= Data block =
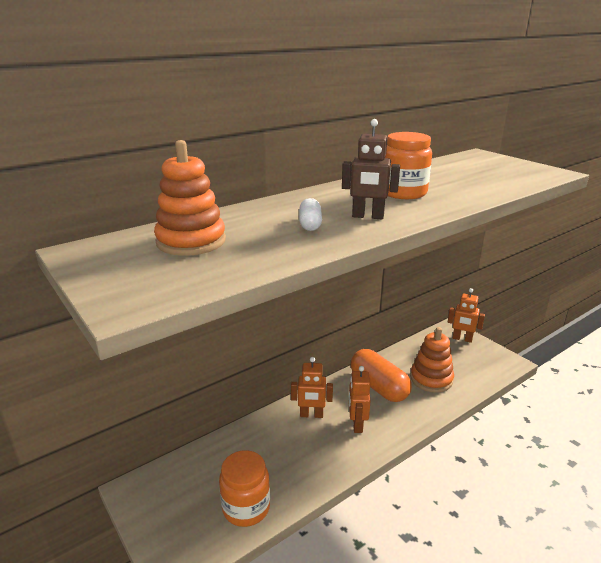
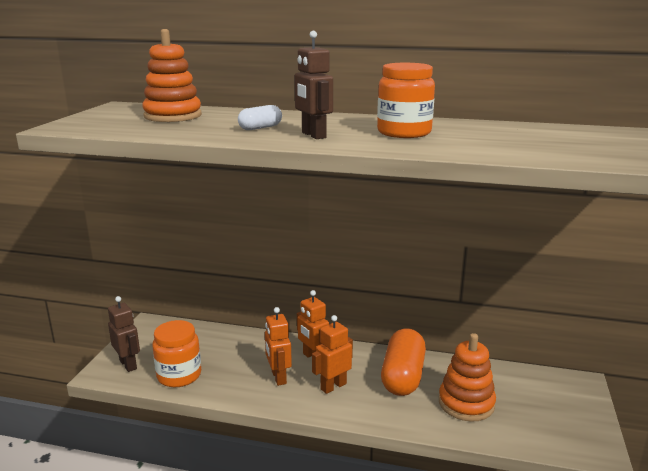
camera: 50 degrees right, 5 degrees down
(184, 538) = (128, 364): none -> brown robot
(462, 339) = (576, 398): orange robot -> orange robot (278, 377)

= Assignment =
All of the listing should be transcribed exactly, but none of its images.

= Response area =
camera: 50 degrees right, 5 degrees down
(184, 538) = (128, 364): none -> brown robot
(462, 339) = (576, 398): orange robot -> orange robot (278, 377)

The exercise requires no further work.